→ **Description of the task**
Which lines in the items below contain the string "place"? Copy out each one of them and leave out all other lines.
— Start of Data section —
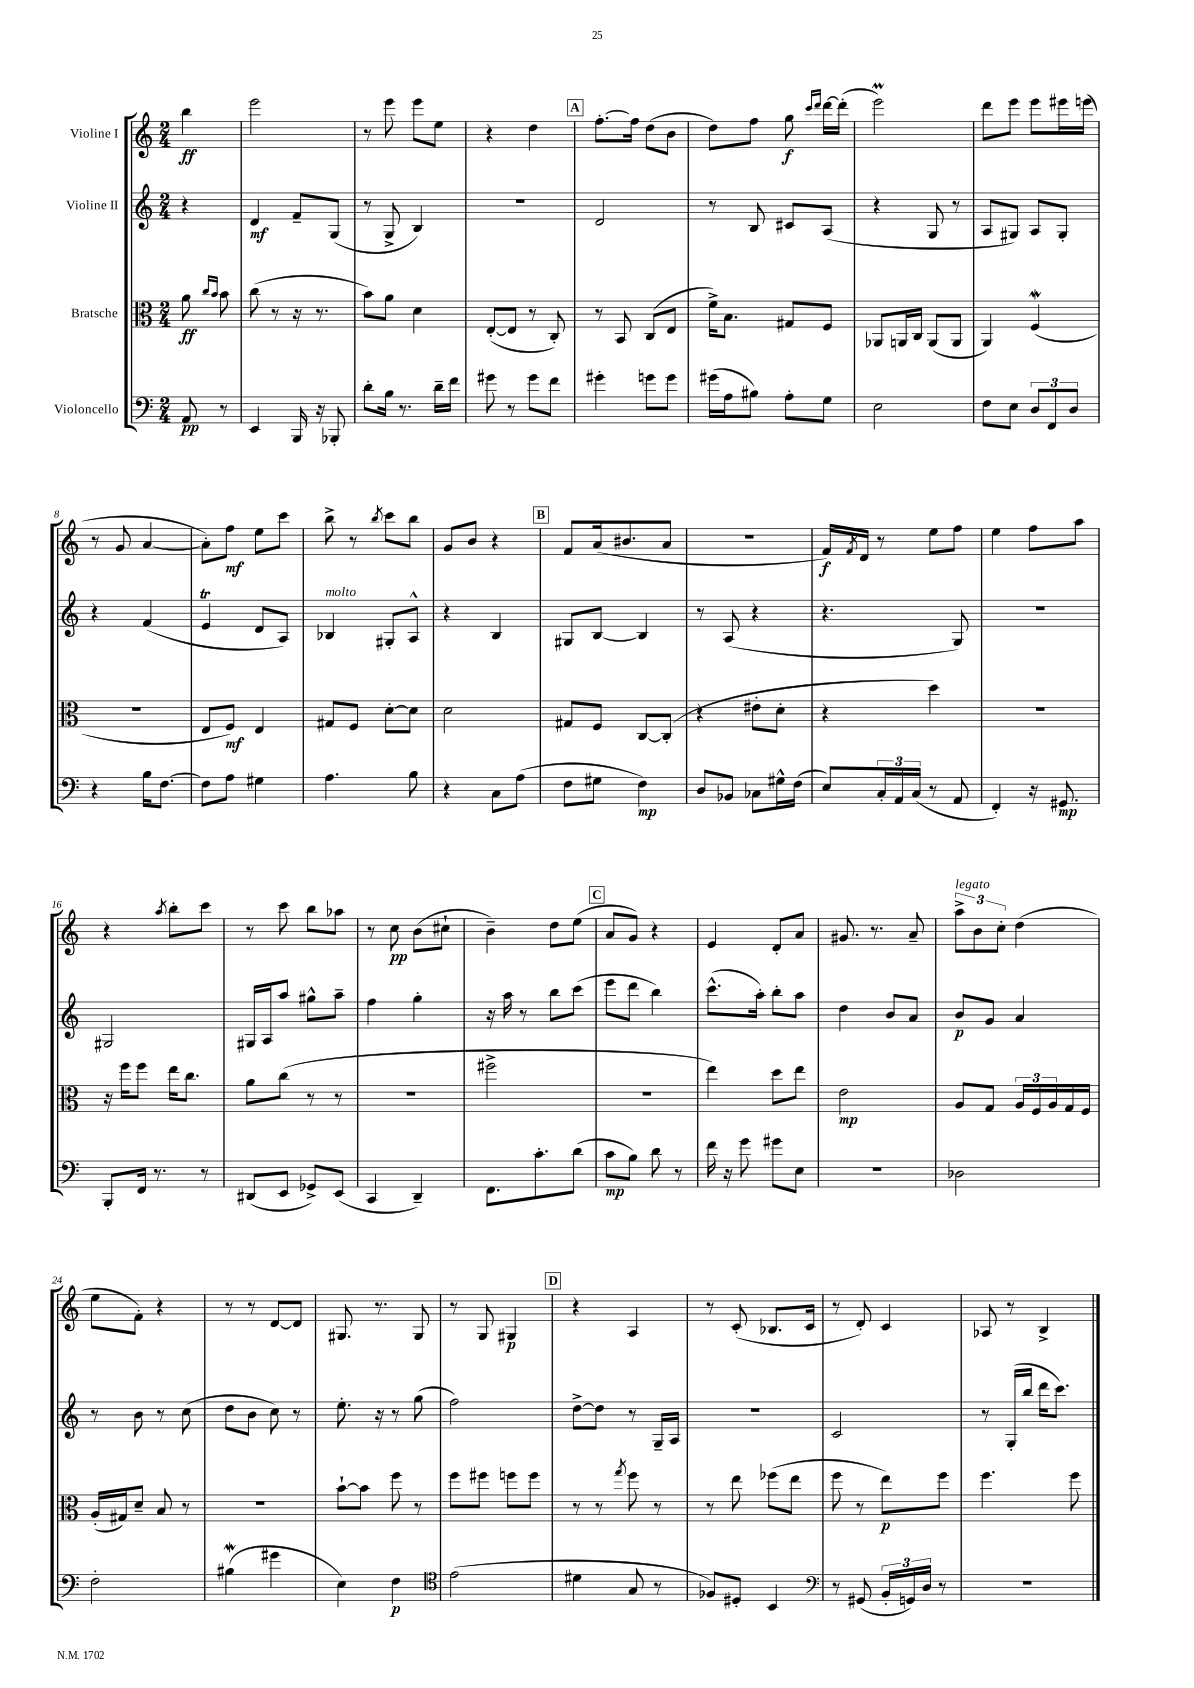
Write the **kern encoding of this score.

**kern	**dynam	**kern	**dynam	**kern	**dynam	**kern	**dynam
*part4	*part4	*part3	*part3	*part2	*part2	*part1	*part1
*staff4	*staff4	*staff3	*staff3	*staff2	*staff2	*staff1	*staff1
*I"Violoncello	*	*I"Bratsche	*	*I"Violine II	*	*I"Violine I	*
*clefF4	*	*clefC3	*	*clefG2	*	*clefG2	*
*k[]	*	*k[]	*	*k[]	*	*k[]	*
*M2/4	*	*M2/4	*	*M2/4	*	*M2/4	*
=	=	=	=	=	=	=	=
8AA/	pp	8a\	ff	4r	.	4bb\	ff
.	.	16qqcc/LL	.	.	.	.	.
.	.	16qqb/JJ	.	.	.	.	.
8r	.	8b\	.	.	.	.	.
=1	=1	=1	=1	=1	=1	=1	=1
4EE/	.	(8cc\	.	4d/	mf	2eee\	.
.	.	8r	.	.	.	.	.
16BBB/	.	16r	.	8f~/L	.	.	.
16r	.	8.r	.	.	.	.	.
8BBB-X'/	.	.	.	(8G/J	.	.	.
=2	=2	=2	=2	=2	=2	=2	=2
8d'\L	.	8b\L)	.	8r	.	8r	.
16B\Jk	.	8a\J	.	8G^/	.	8eee\	.
8.r	.	.	.	.	.	.	.
.	.	4d\	.	4B/)	.	8eee\L	.
16d~\LL	.	.	.	.	.	8ee\J	.
16f\JJ	.	.	.	.	.	.	.
=3	=3	=3	=3	=3	=3	=3	=3
8g#X\	.	([8E'/L	.	2r	.	4r	.
8r	.	8E/J]	.	.	.	.	.
8g#\L	.	8r	.	.	.	4dd\	.
8f\J	.	8C'/)	.	.	.	.	.
!!LO:REH:place=s1:t=A
=4	=4	=4	=4	=4	=4	=4	=4
4g#X'\	.	8r	.	2d/	.	[8.ff'\L	.
.	.	8BB/	.	.	.	.	.
.	.	.	.	.	.	16ff\Jk]	.
8gn\L	.	(8C/L	.	.	.	(8dd\L	.
8g\J	.	8E/J	.	.	.	8b\J	.
=5	=5	=5	=5	=5	=5	=5	=5
(16g#X\LL	.	16f^\KL)	.	8r	.	8dd\L)	.
16A\J	.	8.B\J	.	.	.	.	.
8B#X\J)	.	.	.	8B/	.	8ff\J	.
8A'\L	.	8G#X/L	.	8c#X/L	.	8gg\	f
.	.	.	.	.	.	16qqccc/LL	.
.	.	.	.	.	.	16qqddd/JJ	.
8G\J	.	8F/J	.	(8A/J	.	[16ddd\LL	.
.	.	.	.	.	.	(16ddd'\JJ]	.
=6	=6	=6	=6	=6	=6	=6	=6
2E\	.	8AA-X/L	.	4r	.	2eeem\)	.
.	.	16AAn/L	.	.	.	.	.
.	.	16C/JJ	.	.	.	.	.
.	.	(8AA/L	.	8G/	.	.	.
.	.	8AA/J	.	8r	.	.	.
=7	=7	=7	=7	=7	=7	=7	=7
8F\L	.	4AA/)	.	8A/L	.	8ddd\L	.
8E\J	.	.	.	8G#X/J)	.	8eee\J	.
12D/L	.	(4Fw/	.	8A/L	.	8eee\L	.
12FF/	.	.	.	.	.	.	.
.	.	.	.	8G#'/J	.	16eee#X\L	.
12D/J	.	.	.	.	.	.	.
.	.	.	.	.	.	(16eeen\JJ	.
!!LO:LB:g=z
=8	=8	=8	=8	=8	=8	=8	=8
4r	.	2r	.	4r	.	8r	.
.	.	.	.	.	.	8g/	.
16B\KL	.	.	.	(4f/	.	[4a/	.
[8.F\J	.	.	.	.	.	.	.
=9	=9	=9	=9	=9	=9	=9	=9
8F\L]	.	8E/L	.	4et/	.	8a'\L])	.
8A\J	.	8F/J)	mf	.	.	8ff\J	mf
4G#X\	.	4E/	.	8d/L	.	8ee\L	.
.	.	.	.	8A/J)	.	8ccc\J	.
=10	=10	=10	=10	=10	=10	=10	=10
!	!	!	!	!LO:TX:a:i:t=molto	!	!	!
4.A\	.	8G#X/L	.	4B-X/	.	8bb^\	.
.	.	8F/J	.	.	.	8r	.
.	.	.	.	.	.	8qbb/	.
.	.	[8d'\L	.	8G#X'/L	.	8ccc\L	.
8B\	.	8d\J]	.	8A^^/J	.	8bb\J	.
=11	=11	=11	=11	=11	=11	=11	=11
4r	.	2d\	.	4r	.	8g/L	.
.	.	.	.	.	.	8b/J	.
8C\L	.	.	.	4B/	.	4r	.
(8A\J	.	.	.	.	.	.	.
!!LO:REH:place=s1:t=B
=12	=12	=12	=12	=12	=12	=12	=12
8F\L	.	8G#X/L	.	8G#X/L	.	8f/L	.
8G#X\J	.	8F/J	.	[8B/J	.	(16a/k	.
.	.	.	.	.	.	8.b#X/	.
4F\)	mp	[8C/L	.	4B/]	.	.	.
.	.	(8C'/J]	.	.	.	8a/J	.
=13	=13	=13	=13	=13	=13	=13	=13
8D/L	.	4r	.	8r	.	2r	.
8BB-X/J	.	.	.	(8A/	.	.	.
8C-X\L	.	8e#X'\L	.	4r	.	.	.
16G#X^^\L	.	8d'\J	.	.	.	.	.
(16F\JJ	.	.	.	.	.	.	.
=14	=14	=14	=14	=14	=14	=14	=14
8E/L)	.	4r	.	4.r	.	16f/LL)	f
.	.	.	.	.	.	8qf/	.
.	.	.	.	.	.	16d/JJ	.
24C'/L	.	.	.	.	.	8r	.
24AA/	.	.	.	.	.	.	.
(24C/JJ	.	.	.	.	.	.	.
8r	.	4dd\)	.	.	.	8ee\L	.
8AA/	.	.	.	8G/)	.	8ff\J	.
=15	=15	=15	=15	=15	=15	=15	=15
4FF'/)	.	2r	.	2r	.	4ee\	.
16r	.	.	.	.	.	8ff\L	.
8.GG#X/	mp	.	.	.	.	.	.
.	.	.	.	.	.	8aa\J	.
!!LO:LB:g=z
=16	=16	=16	=16	=16	=16	=16	=16
8BBB'/L	.	16r	.	2G#X/	.	4r	.
.	.	16ff\KL	.	.	.	.	.
16FF/Jk	.	8ff\J	.	.	.	.	.
8.r	.	.	.	.	.	.	.
.	.	.	.	.	.	8qaa/	.
.	.	16ee\KL	.	.	.	8bb'\L	.
.	.	8.cc\J	.	.	.	.	.
8r	.	.	.	.	.	8ccc\J	.
=17	=17	=17	=17	=17	=17	=17	=17
(8DD#X/L	.	8a\L	.	16G#X/LL	.	8r	.
.	.	.	.	16A/J	.	.	.
8EE/J	.	(8cc\J	.	8aa/J	.	8ccc\	.
8GG-X^/L)	.	8r	.	8gg#X^^\L	.	8bb\L	.
(8EE/J	.	8r	.	8aa~\J	.	8aa-X\J	.
=18	=18	=18	=18	=18	=18	=18	=18
4CC/	.	2r	.	4ff\	.	8r	.
.	.	.	.	.	.	8cc\	pp
4DD~/)	.	.	.	4gg'\	.	(8b\L	.
.	.	.	.	.	.	8cc#X`\J	.
=19	=19	=19	=19	=19	=19	=19	=19
8.FF\L	.	2ff#X^\	.	16r	.	4b~\)	.
.	.	.	.	16aa\	.	.	.
.	.	.	.	8r	.	.	.
8.c'\	.	.	.	.	.	.	.
.	.	.	.	8bb\L	.	8dd\L	.
(8d\J	.	.	.	(8ccc\J	.	(8ee\J	.
!!LO:REH:place=s1:t=C
=20	=20	=20	=20	=20	=20	=20	=20
8c\L	mp	2r	.	8eee\L	.	8a/L	.
8B\J)	.	.	.	8ddd\J	.	8g/J)	.
8d\	.	.	.	4bb\)	.	4r	.
8r	.	.	.	.	.	.	.
=21	=21	=21	=21	=21	=21	=21	=21
16f\	.	4ee\)	.	(8.ccc^^\L	.	4e/	.
16r	.	.	.	.	.	.	.
8g\	.	.	.	.	.	.	.
.	.	.	.	16aa'\Jk)	.	.	.
8g#X\L	.	8dd\L	.	8bb'\L	.	8d'/L	.
8E\J	.	8ee\J	.	8aa\J	.	8a/J	.
=22	=22	=22	=22	=22	=22	=22	=22
2r	.	2e\	mp	4dd\	.	8.g#X/	.
.	.	.	.	.	.	8.r	.
.	.	.	.	8b/L	.	.	.
.	.	.	.	8a/J	.	8a~/	.
=23	=23	=23	=23	=23	=23	=23	=23
!	!	!	!	!	!	!LO:TX:a:i:t=legato	!
2D-X\	.	8A/L	.	8b/L	p	12aa^\L	.
.	.	.	.	.	.	12b\	.
.	.	8G/J	.	8g/J	.	.	.
.	.	.	.	.	.	12cc'\J	.
.	.	24A/LL	.	4a/	.	(4dd\	.
.	.	24F/	.	.	.	.	.
.	.	24A/	.	.	.	.	.
.	.	16G/	.	.	.	.	.
.	.	16F/JJ	.	.	.	.	.
!!LO:LB:g=z
=24	=24	=24	=24	=24	=24	=24	=24
2F'\	.	(16A'/LL	.	8r	.	8ee\L	.
.	.	16G#X/J)	.	.	.	.	.
.	.	8d~/J	.	8b\	.	8f'\J)	.
.	.	8B/	.	8r	.	4r	.
.	.	8r	.	(8cc\	.	.	.
=25	=25	=25	=25	=25	=25	=25	=25
(4B#XW\	.	2r	.	8dd\L	.	8r	.
.	.	.	.	8b\J	.	8r	.
4g#X\	.	.	.	8cc\)	.	[8d/L	.
.	.	.	.	8r	.	8d/J]	.
=26	=26	=26	=26	=26	=26	=26	=26
4E\)	.	[8b`\L	.	8.ee'\	.	8.G#X/	.
.	.	8b\J]	.	.	.	.	.
.	.	.	.	16r	.	8.r	.
4F\	p	8ff\	.	8r	.	.	.
.	.	8r	.	(8gg\	.	8G#/	.
=27	=27	=27	=27	=27	=27	=27	=27
*clefC4	*	*	*	*	*	*	*
(2e\	.	8ff\L	.	2ff\)	.	8r	.
.	.	8ff#X\J	.	.	.	8G/	.
.	.	8ffn\L	.	.	.	4G#X/	p
.	.	8ff\J	.	.	.	.	.
!!LO:REH:place=s1:t=D
=28	=28	=28	=28	=28	=28	=28	=28
4d#X\	.	8r	.	[8dd^\L	.	4r	.
.	.	8r	.	8dd\J]	.	.	.
.	.	8qgg/	.	.	.	.	.
8G/	.	8ff\	.	8r	.	4A/	.
8r	.	8r	.	16G~/LL	.	.	.
.	.	.	.	16A/JJ	.	.	.
=29	=29	=29	=29	=29	=29	=29	=29
8F-X/L)	.	8r	.	2r	.	8r	.
8D#X'/J	.	8ee\	.	.	.	(8c'/	.
4BB/	.	(8ff-X\L	.	.	.	8.B-X/L	.
.	.	8ee\J	.	.	.	.	.
.	.	.	.	.	.	16c/Jk	.
=30	=30	=30	=30	=30	=30	=30	=30
*clefF4	*	*	*	*	*	*	*
8r	.	8ff\	.	2c/	.	8r	.
(8GG#X/	.	8r	.	.	.	8d'/)	.
24BB'/LL	.	8ee\L)	p	.	.	4c/	.
24GGn/)	.	.	.	.	.	.	.
24D/JJ	.	.	.	.	.	.	.
8r	.	8ff\J	.	.	.	.	.
=31	=31	=31	=31	=31	=31	=31	=31
2r	.	4.ff\	.	8r	.	8A-X/	.
.	.	.	.	(16G'/LL	.	8r	.
.	.	.	.	16bb/JJ	.	.	.
.	.	.	.	16ddd\KL	.	4B^/	.
.	.	.	.	8.ccc\J)	.	.	.
.	.	8ff\	.	.	.	.	.
==	==	==	==	==	==	==	==
*-	*-	*-	*-	*-	*-	*-	*-
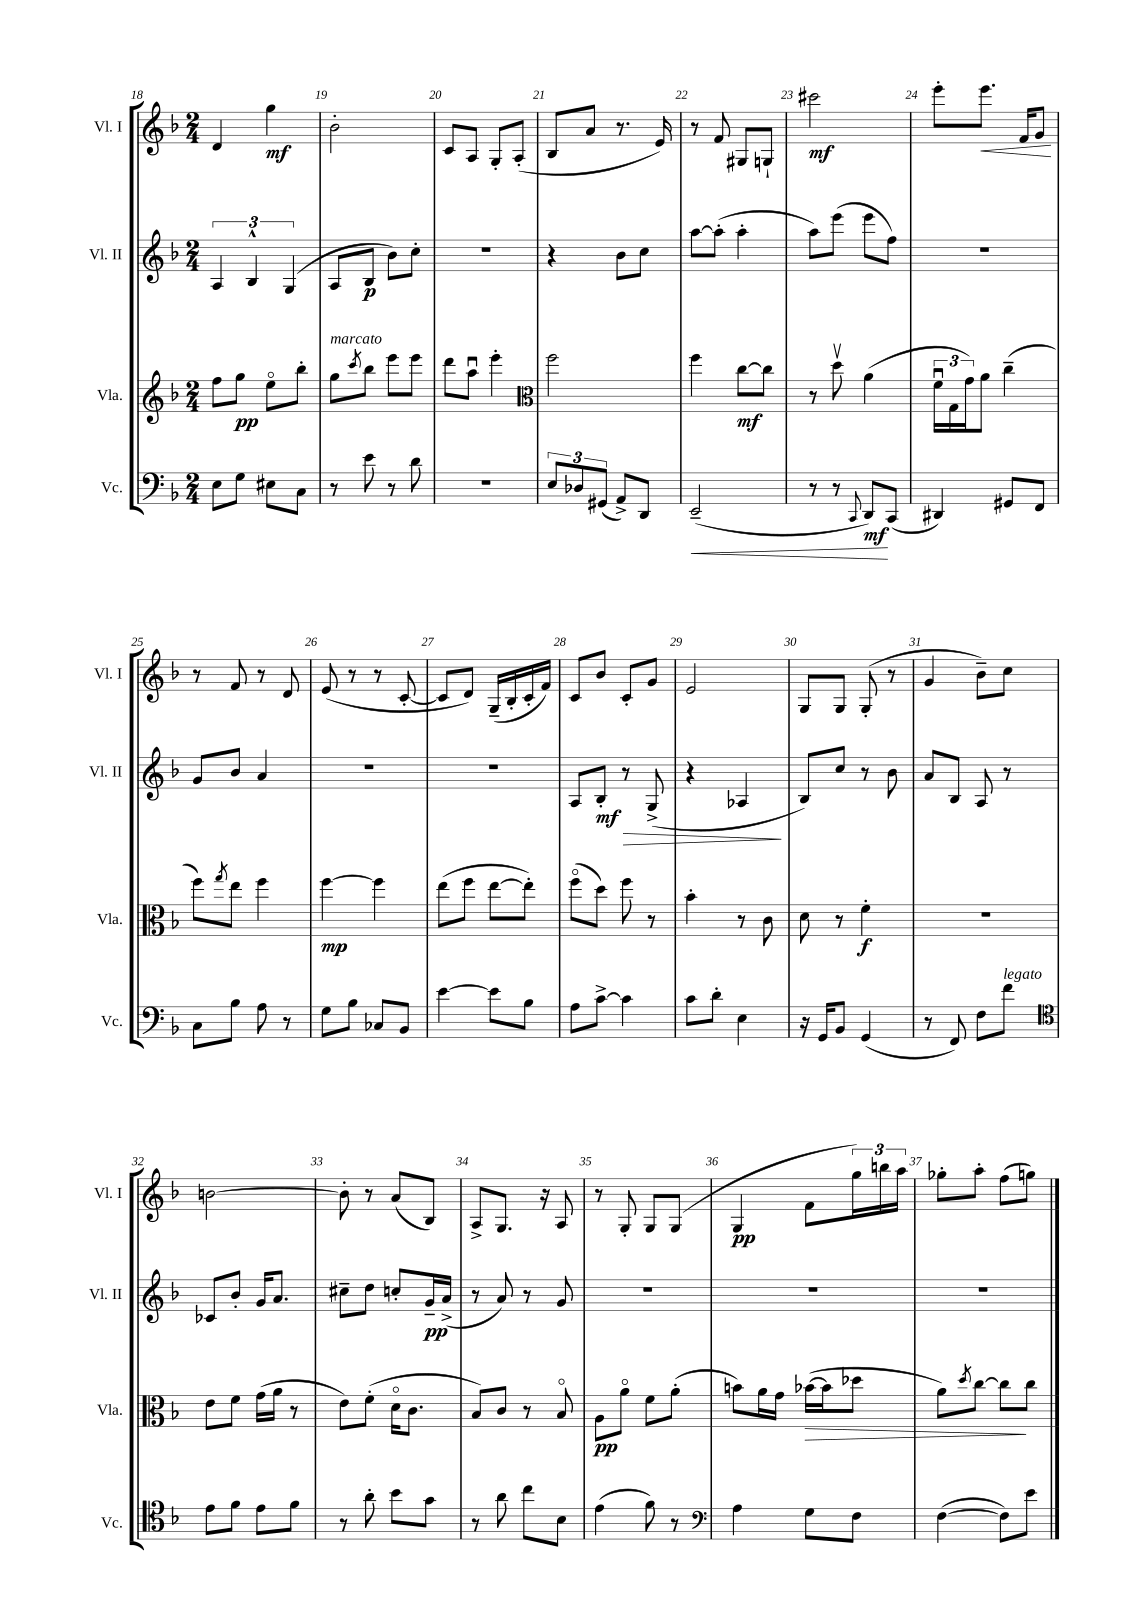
— End of Data section —
→ **Result of the task**
!!LO:REH:place=s1:t=A
!!LO:REH:place=s1:t=B
!!LO:REH:place=s1:t=C
!!LO:REH:place=s1:t=D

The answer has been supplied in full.